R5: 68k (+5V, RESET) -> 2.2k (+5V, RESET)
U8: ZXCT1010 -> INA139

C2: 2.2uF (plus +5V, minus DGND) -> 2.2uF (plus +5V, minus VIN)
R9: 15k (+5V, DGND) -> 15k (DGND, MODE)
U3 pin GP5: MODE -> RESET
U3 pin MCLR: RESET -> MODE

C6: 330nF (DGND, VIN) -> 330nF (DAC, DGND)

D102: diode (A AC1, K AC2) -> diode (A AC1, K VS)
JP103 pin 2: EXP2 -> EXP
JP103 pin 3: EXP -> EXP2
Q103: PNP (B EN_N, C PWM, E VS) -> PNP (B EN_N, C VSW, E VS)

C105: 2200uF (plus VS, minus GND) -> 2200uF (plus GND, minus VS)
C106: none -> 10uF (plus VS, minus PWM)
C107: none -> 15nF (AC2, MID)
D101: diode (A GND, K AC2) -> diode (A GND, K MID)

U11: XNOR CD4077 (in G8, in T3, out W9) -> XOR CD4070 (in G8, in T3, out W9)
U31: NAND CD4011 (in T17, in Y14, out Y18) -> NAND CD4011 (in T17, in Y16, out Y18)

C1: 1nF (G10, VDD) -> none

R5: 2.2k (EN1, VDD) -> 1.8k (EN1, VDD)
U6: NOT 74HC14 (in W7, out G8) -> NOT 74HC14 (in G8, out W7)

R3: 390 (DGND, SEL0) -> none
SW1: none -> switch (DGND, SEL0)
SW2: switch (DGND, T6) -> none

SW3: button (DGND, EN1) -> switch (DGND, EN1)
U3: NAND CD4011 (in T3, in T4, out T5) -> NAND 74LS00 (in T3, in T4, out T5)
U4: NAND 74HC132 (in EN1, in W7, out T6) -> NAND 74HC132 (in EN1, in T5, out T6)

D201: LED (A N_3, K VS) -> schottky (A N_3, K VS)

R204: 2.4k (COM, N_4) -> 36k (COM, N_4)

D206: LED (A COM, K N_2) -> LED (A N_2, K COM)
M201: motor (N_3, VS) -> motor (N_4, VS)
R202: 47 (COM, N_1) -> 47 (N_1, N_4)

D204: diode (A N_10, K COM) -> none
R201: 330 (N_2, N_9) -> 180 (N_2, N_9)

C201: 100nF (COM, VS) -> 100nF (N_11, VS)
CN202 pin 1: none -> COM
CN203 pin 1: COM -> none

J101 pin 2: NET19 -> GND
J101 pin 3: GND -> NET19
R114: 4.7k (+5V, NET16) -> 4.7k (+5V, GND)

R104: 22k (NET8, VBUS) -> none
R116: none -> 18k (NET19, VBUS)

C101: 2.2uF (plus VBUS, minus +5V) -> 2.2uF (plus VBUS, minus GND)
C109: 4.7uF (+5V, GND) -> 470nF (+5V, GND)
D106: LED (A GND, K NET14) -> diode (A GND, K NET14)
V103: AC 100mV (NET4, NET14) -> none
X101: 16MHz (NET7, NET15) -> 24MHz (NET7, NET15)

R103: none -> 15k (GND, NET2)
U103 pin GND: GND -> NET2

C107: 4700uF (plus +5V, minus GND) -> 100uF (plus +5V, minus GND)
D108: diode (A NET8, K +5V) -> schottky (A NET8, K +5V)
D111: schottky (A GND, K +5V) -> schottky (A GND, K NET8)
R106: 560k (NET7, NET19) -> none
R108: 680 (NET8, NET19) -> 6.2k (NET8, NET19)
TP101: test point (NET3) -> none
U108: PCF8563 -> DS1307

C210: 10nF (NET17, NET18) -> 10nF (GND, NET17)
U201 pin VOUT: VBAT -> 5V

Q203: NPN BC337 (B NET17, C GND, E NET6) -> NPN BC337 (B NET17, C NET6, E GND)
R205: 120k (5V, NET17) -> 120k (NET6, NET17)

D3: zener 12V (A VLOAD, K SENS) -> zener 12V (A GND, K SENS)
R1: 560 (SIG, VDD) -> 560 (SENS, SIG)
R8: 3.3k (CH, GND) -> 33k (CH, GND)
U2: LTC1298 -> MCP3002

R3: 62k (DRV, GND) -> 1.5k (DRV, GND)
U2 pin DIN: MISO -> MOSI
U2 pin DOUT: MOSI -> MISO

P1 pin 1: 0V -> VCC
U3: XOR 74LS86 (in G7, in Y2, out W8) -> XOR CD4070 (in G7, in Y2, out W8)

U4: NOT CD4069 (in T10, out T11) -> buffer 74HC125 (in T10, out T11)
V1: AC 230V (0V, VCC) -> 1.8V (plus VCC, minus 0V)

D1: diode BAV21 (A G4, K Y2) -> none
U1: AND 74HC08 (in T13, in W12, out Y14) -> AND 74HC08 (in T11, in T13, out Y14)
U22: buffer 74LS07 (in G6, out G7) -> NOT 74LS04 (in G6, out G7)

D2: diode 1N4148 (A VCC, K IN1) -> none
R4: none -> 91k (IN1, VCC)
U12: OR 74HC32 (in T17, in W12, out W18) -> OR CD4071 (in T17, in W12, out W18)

» **Exercise requirements**:
Everything in the data above must be restated verbatim.

» **Response box**:
R5: 68k (+5V, RESET) -> 2.2k (+5V, RESET)
U8: ZXCT1010 -> INA139

C2: 2.2uF (plus +5V, minus DGND) -> 2.2uF (plus +5V, minus VIN)
R9: 15k (+5V, DGND) -> 15k (DGND, MODE)
U3 pin GP5: MODE -> RESET
U3 pin MCLR: RESET -> MODE

C6: 330nF (DGND, VIN) -> 330nF (DAC, DGND)

D102: diode (A AC1, K AC2) -> diode (A AC1, K VS)
JP103 pin 2: EXP2 -> EXP
JP103 pin 3: EXP -> EXP2
Q103: PNP (B EN_N, C PWM, E VS) -> PNP (B EN_N, C VSW, E VS)

C105: 2200uF (plus VS, minus GND) -> 2200uF (plus GND, minus VS)
C106: none -> 10uF (plus VS, minus PWM)
C107: none -> 15nF (AC2, MID)
D101: diode (A GND, K AC2) -> diode (A GND, K MID)

U11: XNOR CD4077 (in G8, in T3, out W9) -> XOR CD4070 (in G8, in T3, out W9)
U31: NAND CD4011 (in T17, in Y14, out Y18) -> NAND CD4011 (in T17, in Y16, out Y18)

C1: 1nF (G10, VDD) -> none

R5: 2.2k (EN1, VDD) -> 1.8k (EN1, VDD)
U6: NOT 74HC14 (in W7, out G8) -> NOT 74HC14 (in G8, out W7)

R3: 390 (DGND, SEL0) -> none
SW1: none -> switch (DGND, SEL0)
SW2: switch (DGND, T6) -> none

SW3: button (DGND, EN1) -> switch (DGND, EN1)
U3: NAND CD4011 (in T3, in T4, out T5) -> NAND 74LS00 (in T3, in T4, out T5)
U4: NAND 74HC132 (in EN1, in W7, out T6) -> NAND 74HC132 (in EN1, in T5, out T6)

D201: LED (A N_3, K VS) -> schottky (A N_3, K VS)

R204: 2.4k (COM, N_4) -> 36k (COM, N_4)

D206: LED (A COM, K N_2) -> LED (A N_2, K COM)
M201: motor (N_3, VS) -> motor (N_4, VS)
R202: 47 (COM, N_1) -> 47 (N_1, N_4)

D204: diode (A N_10, K COM) -> none
R201: 330 (N_2, N_9) -> 180 (N_2, N_9)

C201: 100nF (COM, VS) -> 100nF (N_11, VS)
CN202 pin 1: none -> COM
CN203 pin 1: COM -> none

J101 pin 2: NET19 -> GND
J101 pin 3: GND -> NET19
R114: 4.7k (+5V, NET16) -> 4.7k (+5V, GND)

R104: 22k (NET8, VBUS) -> none
R116: none -> 18k (NET19, VBUS)

C101: 2.2uF (plus VBUS, minus +5V) -> 2.2uF (plus VBUS, minus GND)
C109: 4.7uF (+5V, GND) -> 470nF (+5V, GND)
D106: LED (A GND, K NET14) -> diode (A GND, K NET14)
V103: AC 100mV (NET4, NET14) -> none
X101: 16MHz (NET7, NET15) -> 24MHz (NET7, NET15)

R103: none -> 15k (GND, NET2)
U103 pin GND: GND -> NET2

C107: 4700uF (plus +5V, minus GND) -> 100uF (plus +5V, minus GND)
D108: diode (A NET8, K +5V) -> schottky (A NET8, K +5V)
D111: schottky (A GND, K +5V) -> schottky (A GND, K NET8)
R106: 560k (NET7, NET19) -> none
R108: 680 (NET8, NET19) -> 6.2k (NET8, NET19)
TP101: test point (NET3) -> none
U108: PCF8563 -> DS1307

C210: 10nF (NET17, NET18) -> 10nF (GND, NET17)
U201 pin VOUT: VBAT -> 5V

Q203: NPN BC337 (B NET17, C GND, E NET6) -> NPN BC337 (B NET17, C NET6, E GND)
R205: 120k (5V, NET17) -> 120k (NET6, NET17)

D3: zener 12V (A VLOAD, K SENS) -> zener 12V (A GND, K SENS)
R1: 560 (SIG, VDD) -> 560 (SENS, SIG)
R8: 3.3k (CH, GND) -> 33k (CH, GND)
U2: LTC1298 -> MCP3002

R3: 62k (DRV, GND) -> 1.5k (DRV, GND)
U2 pin DIN: MISO -> MOSI
U2 pin DOUT: MOSI -> MISO

P1 pin 1: 0V -> VCC
U3: XOR 74LS86 (in G7, in Y2, out W8) -> XOR CD4070 (in G7, in Y2, out W8)

U4: NOT CD4069 (in T10, out T11) -> buffer 74HC125 (in T10, out T11)
V1: AC 230V (0V, VCC) -> 1.8V (plus VCC, minus 0V)

D1: diode BAV21 (A G4, K Y2) -> none
U1: AND 74HC08 (in T13, in W12, out Y14) -> AND 74HC08 (in T11, in T13, out Y14)
U22: buffer 74LS07 (in G6, out G7) -> NOT 74LS04 (in G6, out G7)

D2: diode 1N4148 (A VCC, K IN1) -> none
R4: none -> 91k (IN1, VCC)
U12: OR 74HC32 (in T17, in W12, out W18) -> OR CD4071 (in T17, in W12, out W18)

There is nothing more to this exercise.